◆ **Work instructions**
Output all of the lines below exactly, and leave out each image.

-- Listed records follows --

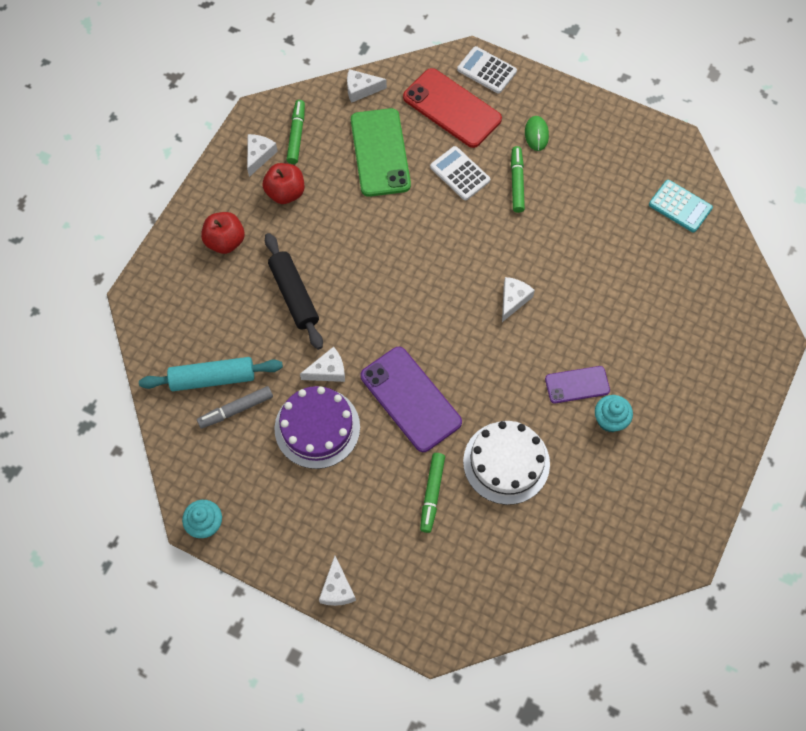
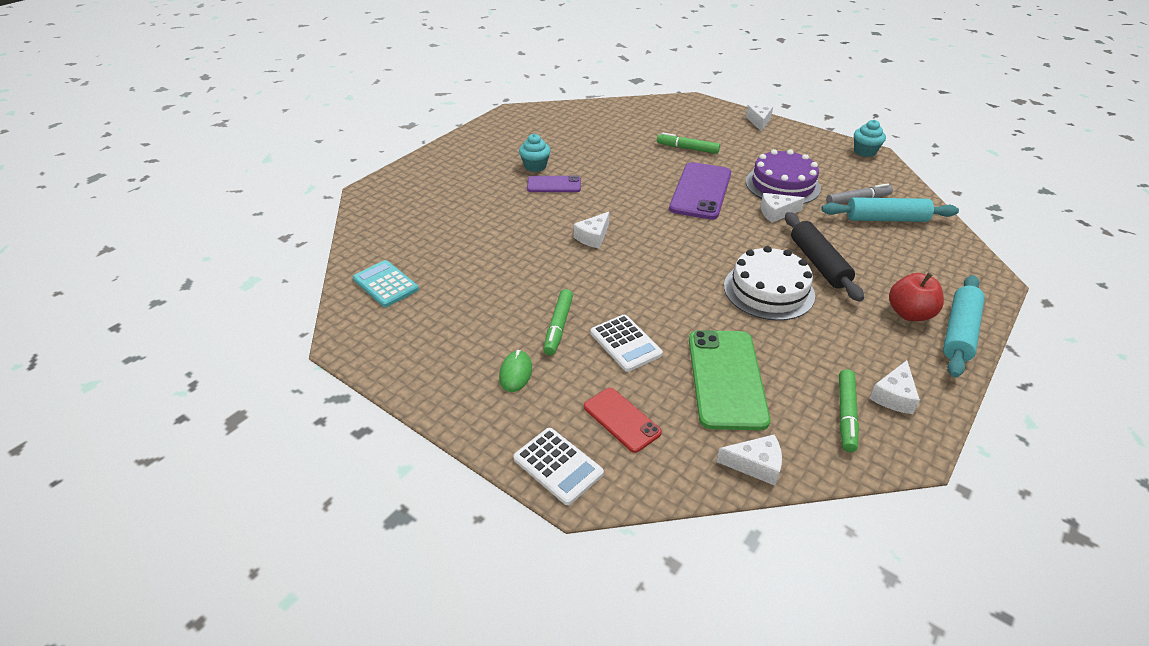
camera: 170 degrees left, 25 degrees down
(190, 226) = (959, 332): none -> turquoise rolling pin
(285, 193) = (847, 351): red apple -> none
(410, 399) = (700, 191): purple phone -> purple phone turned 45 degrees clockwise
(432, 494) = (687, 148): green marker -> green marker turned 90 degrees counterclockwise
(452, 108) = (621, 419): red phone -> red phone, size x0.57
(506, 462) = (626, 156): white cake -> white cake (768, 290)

-- Listed records concluded --

◆ **Worked solution**
camera: 170 degrees left, 25 degrees down
(190, 226) = (959, 332): none -> turquoise rolling pin
(285, 193) = (847, 351): red apple -> none
(410, 399) = (700, 191): purple phone -> purple phone turned 45 degrees clockwise
(432, 494) = (687, 148): green marker -> green marker turned 90 degrees counterclockwise
(452, 108) = (621, 419): red phone -> red phone, size x0.57
(506, 462) = (626, 156): white cake -> white cake (768, 290)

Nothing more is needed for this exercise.